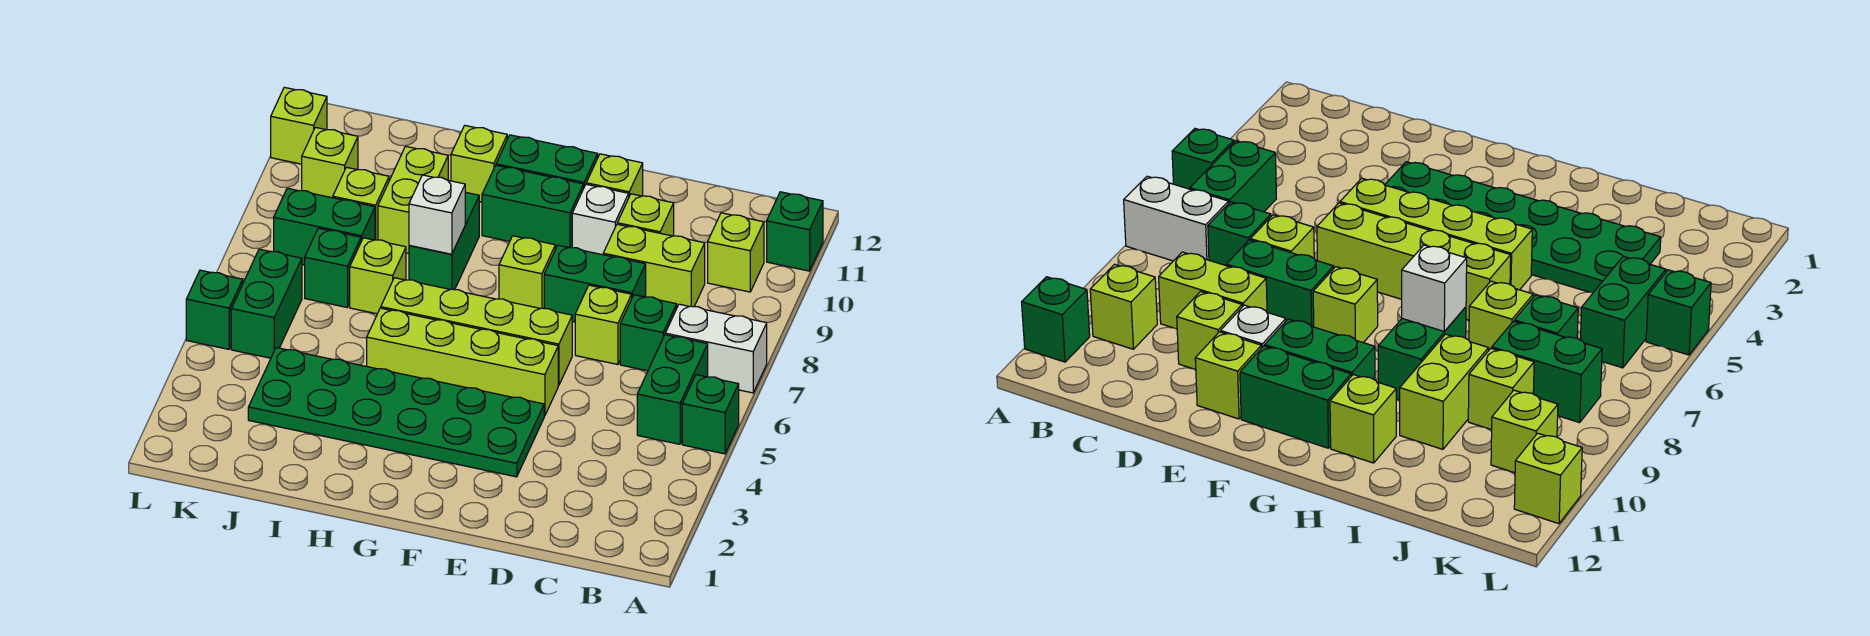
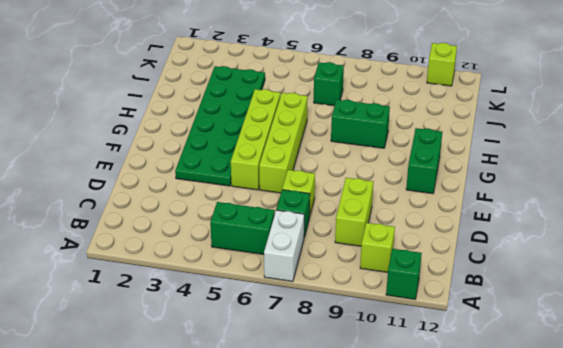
none -> green brick A5 level 1
none -> green brick D8:E8 level 1
none -> lime brick D10 level 1
none -> white brick E10 level 1

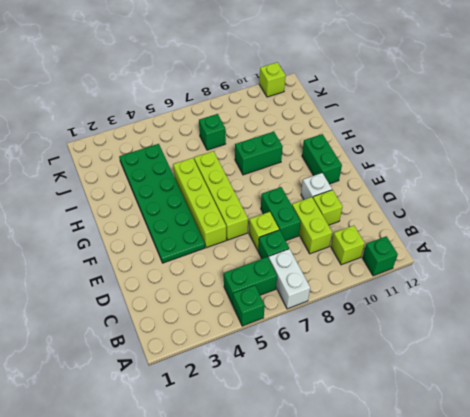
none -> lime brick E11 level 1
none -> lime brick F8 level 1
none -> green brick F10:G10 level 1
none -> lime brick H11 level 1

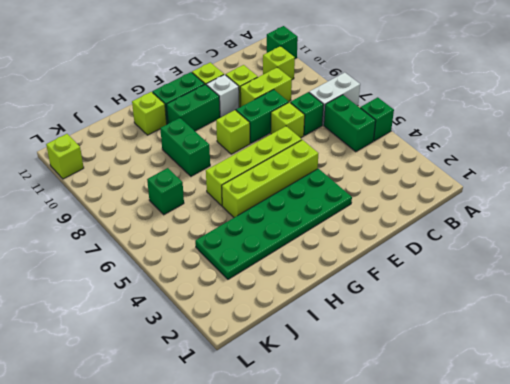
none -> lime brick I7 level 1
none -> lime brick I9:I10 level 1
none -> green brick J8:K8 level 1
none -> lime brick J9 level 1

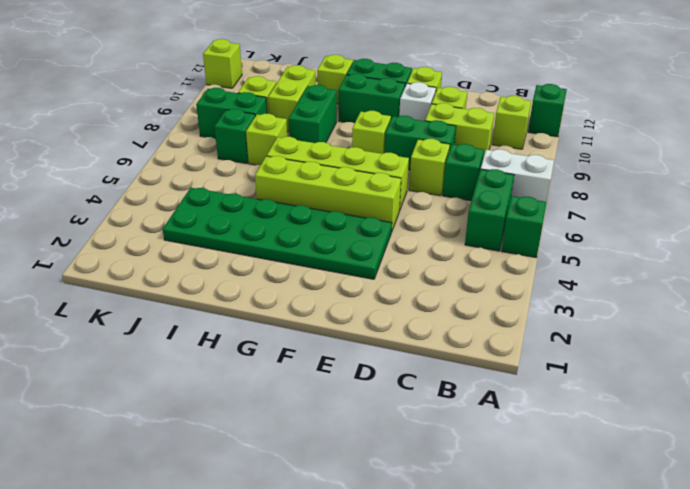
none -> green brick K5:K6 level 1
none -> lime brick K10 level 1
none -> green brick L5 level 1
none -> white brick H8 level 2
____________
* **Your instructions**:
When you repeat the material, keep every word exact and drop the pictures.

* **Written solution**:
none -> green brick A5 level 1
none -> green brick D8:E8 level 1
none -> lime brick D10 level 1
none -> white brick E10 level 1

none -> lime brick E11 level 1
none -> lime brick F8 level 1
none -> green brick F10:G10 level 1
none -> lime brick H11 level 1

none -> lime brick I7 level 1
none -> lime brick I9:I10 level 1
none -> green brick J8:K8 level 1
none -> lime brick J9 level 1

none -> green brick K5:K6 level 1
none -> lime brick K10 level 1
none -> green brick L5 level 1
none -> white brick H8 level 2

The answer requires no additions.